(Your objective) Which lines run from the one containing "RADIO1 pin CE: D6 -> D7" to the end of the material below? Retype exactly those, both ends included, and nothing else.

Records to process Start Marker

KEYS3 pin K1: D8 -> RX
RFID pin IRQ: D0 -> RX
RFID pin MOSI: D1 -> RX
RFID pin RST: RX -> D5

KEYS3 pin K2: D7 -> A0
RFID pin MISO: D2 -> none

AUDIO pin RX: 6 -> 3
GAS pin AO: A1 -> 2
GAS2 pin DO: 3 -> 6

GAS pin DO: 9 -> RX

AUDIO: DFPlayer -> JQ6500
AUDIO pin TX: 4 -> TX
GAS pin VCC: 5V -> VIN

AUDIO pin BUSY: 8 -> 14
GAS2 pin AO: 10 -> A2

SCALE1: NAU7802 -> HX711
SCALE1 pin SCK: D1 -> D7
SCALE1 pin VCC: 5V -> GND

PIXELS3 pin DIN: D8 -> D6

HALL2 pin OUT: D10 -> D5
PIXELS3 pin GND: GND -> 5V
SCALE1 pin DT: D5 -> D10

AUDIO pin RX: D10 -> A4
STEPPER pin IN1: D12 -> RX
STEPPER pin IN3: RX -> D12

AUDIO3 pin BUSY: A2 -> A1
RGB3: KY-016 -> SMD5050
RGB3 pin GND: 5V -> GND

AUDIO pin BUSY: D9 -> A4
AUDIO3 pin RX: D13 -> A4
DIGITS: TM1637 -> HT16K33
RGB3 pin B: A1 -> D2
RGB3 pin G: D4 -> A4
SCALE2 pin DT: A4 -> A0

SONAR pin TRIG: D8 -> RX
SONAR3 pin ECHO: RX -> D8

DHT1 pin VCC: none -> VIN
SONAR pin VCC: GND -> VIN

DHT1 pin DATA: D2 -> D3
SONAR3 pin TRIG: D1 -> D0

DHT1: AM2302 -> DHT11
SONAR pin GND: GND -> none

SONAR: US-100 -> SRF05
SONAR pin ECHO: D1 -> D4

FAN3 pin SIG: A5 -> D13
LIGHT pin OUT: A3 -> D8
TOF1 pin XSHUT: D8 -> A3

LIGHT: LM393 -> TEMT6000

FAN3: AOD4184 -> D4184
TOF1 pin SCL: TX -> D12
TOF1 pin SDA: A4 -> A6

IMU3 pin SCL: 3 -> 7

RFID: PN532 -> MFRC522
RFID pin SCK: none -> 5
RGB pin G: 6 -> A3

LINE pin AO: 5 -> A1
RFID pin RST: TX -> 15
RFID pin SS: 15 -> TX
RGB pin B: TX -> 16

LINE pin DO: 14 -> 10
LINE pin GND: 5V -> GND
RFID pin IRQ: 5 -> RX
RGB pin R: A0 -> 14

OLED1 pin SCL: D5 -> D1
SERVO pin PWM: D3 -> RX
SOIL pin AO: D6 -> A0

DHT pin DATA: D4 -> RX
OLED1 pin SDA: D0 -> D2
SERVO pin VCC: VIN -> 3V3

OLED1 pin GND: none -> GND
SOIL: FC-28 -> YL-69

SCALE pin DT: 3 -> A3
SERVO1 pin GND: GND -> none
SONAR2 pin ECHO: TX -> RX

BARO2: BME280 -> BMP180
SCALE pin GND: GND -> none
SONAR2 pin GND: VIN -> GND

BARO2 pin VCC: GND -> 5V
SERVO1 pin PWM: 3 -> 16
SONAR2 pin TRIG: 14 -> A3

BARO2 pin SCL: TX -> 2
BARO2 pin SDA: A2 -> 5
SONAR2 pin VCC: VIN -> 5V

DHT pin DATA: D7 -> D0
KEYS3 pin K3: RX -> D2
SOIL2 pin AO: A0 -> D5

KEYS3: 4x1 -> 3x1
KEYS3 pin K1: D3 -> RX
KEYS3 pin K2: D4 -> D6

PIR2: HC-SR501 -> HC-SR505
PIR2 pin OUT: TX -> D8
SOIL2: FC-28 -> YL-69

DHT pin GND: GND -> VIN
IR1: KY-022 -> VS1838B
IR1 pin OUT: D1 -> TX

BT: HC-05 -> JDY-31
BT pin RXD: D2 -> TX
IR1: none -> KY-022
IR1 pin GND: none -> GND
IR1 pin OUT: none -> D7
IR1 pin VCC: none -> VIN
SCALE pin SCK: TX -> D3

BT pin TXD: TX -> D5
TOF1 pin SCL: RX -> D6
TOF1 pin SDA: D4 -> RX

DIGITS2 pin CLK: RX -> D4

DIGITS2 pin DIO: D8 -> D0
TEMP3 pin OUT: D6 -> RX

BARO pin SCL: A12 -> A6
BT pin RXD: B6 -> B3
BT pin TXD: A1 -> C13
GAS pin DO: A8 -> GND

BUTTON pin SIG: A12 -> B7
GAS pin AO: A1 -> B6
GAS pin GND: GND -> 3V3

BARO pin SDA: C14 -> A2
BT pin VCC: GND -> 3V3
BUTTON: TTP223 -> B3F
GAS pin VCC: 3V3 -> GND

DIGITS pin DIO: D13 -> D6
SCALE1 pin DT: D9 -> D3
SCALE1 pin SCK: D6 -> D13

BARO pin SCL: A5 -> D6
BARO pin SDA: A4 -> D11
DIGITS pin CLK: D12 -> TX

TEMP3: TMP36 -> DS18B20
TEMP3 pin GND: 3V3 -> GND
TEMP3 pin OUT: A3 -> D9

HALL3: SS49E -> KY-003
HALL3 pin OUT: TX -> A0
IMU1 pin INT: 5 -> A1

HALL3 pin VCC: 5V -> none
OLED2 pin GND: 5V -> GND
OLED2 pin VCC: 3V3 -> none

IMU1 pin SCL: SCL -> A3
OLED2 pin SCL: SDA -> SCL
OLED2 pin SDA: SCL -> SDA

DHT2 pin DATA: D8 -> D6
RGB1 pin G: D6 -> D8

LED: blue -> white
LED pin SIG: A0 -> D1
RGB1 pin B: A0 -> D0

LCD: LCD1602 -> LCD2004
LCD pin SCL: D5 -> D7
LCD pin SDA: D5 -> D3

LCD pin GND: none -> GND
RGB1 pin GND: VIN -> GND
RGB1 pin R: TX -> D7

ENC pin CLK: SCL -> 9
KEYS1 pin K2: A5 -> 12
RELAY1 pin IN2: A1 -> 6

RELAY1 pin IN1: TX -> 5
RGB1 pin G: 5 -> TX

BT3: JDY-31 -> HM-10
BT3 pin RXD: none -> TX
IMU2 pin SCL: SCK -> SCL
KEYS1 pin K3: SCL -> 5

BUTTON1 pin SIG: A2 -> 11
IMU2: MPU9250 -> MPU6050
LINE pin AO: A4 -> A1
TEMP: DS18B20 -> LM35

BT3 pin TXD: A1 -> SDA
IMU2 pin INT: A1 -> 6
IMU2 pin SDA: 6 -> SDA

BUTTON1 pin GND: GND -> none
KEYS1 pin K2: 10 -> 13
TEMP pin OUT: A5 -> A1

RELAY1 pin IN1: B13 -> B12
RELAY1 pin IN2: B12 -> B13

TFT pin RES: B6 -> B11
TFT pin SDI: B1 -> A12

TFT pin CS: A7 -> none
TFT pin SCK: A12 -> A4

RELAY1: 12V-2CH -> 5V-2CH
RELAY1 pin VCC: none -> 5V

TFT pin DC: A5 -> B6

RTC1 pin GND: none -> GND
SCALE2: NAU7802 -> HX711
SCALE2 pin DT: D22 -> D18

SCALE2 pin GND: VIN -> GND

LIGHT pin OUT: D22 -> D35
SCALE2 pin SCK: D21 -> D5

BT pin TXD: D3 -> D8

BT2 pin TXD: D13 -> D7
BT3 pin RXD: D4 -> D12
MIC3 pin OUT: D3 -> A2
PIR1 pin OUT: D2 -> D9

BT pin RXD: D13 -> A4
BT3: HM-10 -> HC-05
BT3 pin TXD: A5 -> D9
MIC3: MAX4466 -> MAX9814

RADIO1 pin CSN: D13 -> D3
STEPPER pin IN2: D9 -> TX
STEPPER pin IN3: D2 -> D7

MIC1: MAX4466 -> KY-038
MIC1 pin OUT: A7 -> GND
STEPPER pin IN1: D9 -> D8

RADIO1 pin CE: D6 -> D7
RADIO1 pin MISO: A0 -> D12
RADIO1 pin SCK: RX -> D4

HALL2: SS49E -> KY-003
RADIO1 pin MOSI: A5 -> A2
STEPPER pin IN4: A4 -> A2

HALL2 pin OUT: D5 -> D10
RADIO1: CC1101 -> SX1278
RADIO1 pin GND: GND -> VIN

Records to process End Marker

(Answer section)
RADIO1 pin CE: D6 -> D7
RADIO1 pin MISO: A0 -> D12
RADIO1 pin SCK: RX -> D4

HALL2: SS49E -> KY-003
RADIO1 pin MOSI: A5 -> A2
STEPPER pin IN4: A4 -> A2

HALL2 pin OUT: D5 -> D10
RADIO1: CC1101 -> SX1278
RADIO1 pin GND: GND -> VIN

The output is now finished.